------ DATASET EXTRACT ------

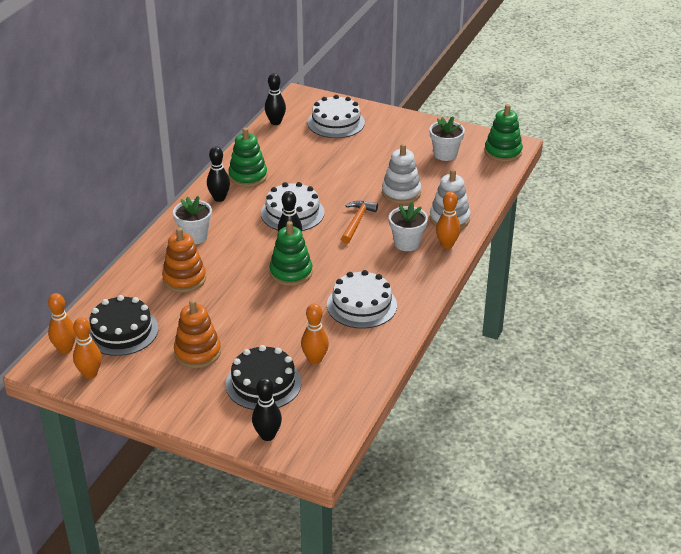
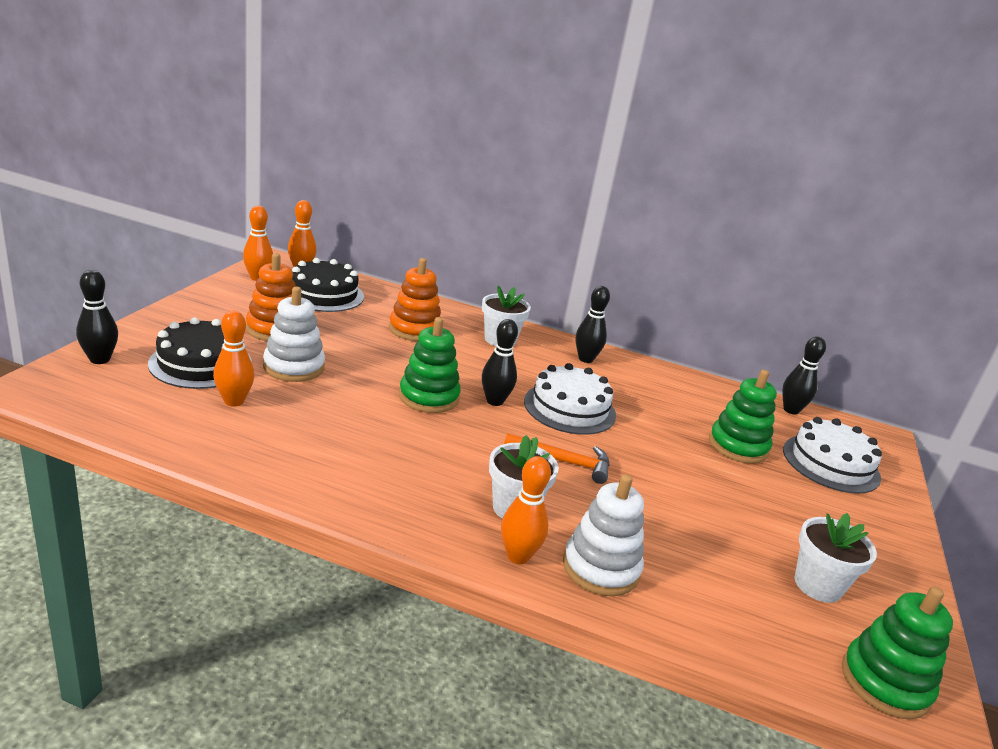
camera: 80 degrees right, 10 degrees down
(248, 176) = (643, 381): green stacking toy -> green stacking toy (738, 446)
(361, 305) = (349, 449): white cake -> none
(401, 193) = (661, 515): white stacking toy -> white stacking toy (294, 367)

------

**EXERCISE DIRECTIONS**
Please restate word for word the lines of the material above, beginning with the one that holds "(248, 176) = (643, 381): green" and ending with the last.

**ANSWER TO THIS TASK**
(248, 176) = (643, 381): green stacking toy -> green stacking toy (738, 446)
(361, 305) = (349, 449): white cake -> none
(401, 193) = (661, 515): white stacking toy -> white stacking toy (294, 367)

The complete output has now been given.